▸ **DESCRIPTION OF THE TASK**:
Filter the entries below, keeping only lines with "degrees".

···

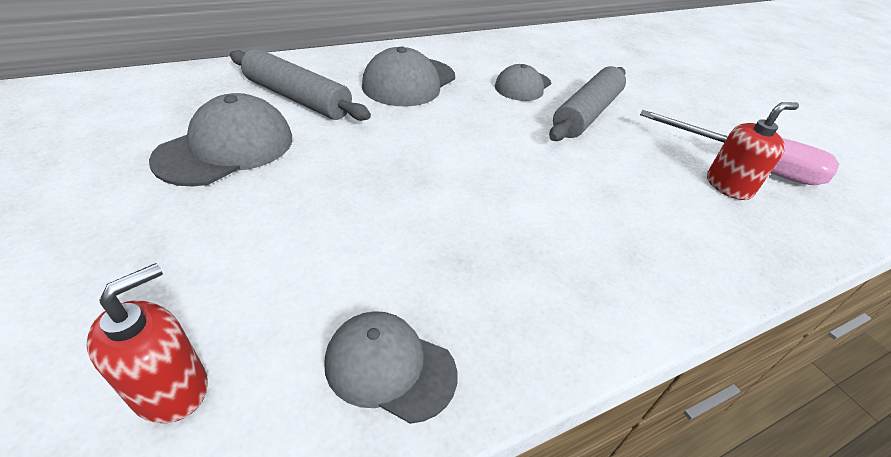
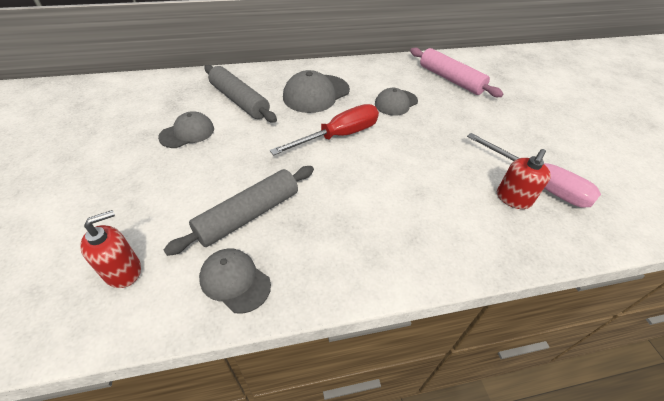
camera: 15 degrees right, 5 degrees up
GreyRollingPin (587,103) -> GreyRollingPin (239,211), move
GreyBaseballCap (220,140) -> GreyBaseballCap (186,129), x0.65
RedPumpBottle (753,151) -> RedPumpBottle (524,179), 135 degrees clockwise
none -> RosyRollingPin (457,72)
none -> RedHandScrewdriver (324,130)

···

▸ **RESPONSE**:
camera: 15 degrees right, 5 degrees up
RedPumpBottle (753,151) -> RedPumpBottle (524,179), 135 degrees clockwise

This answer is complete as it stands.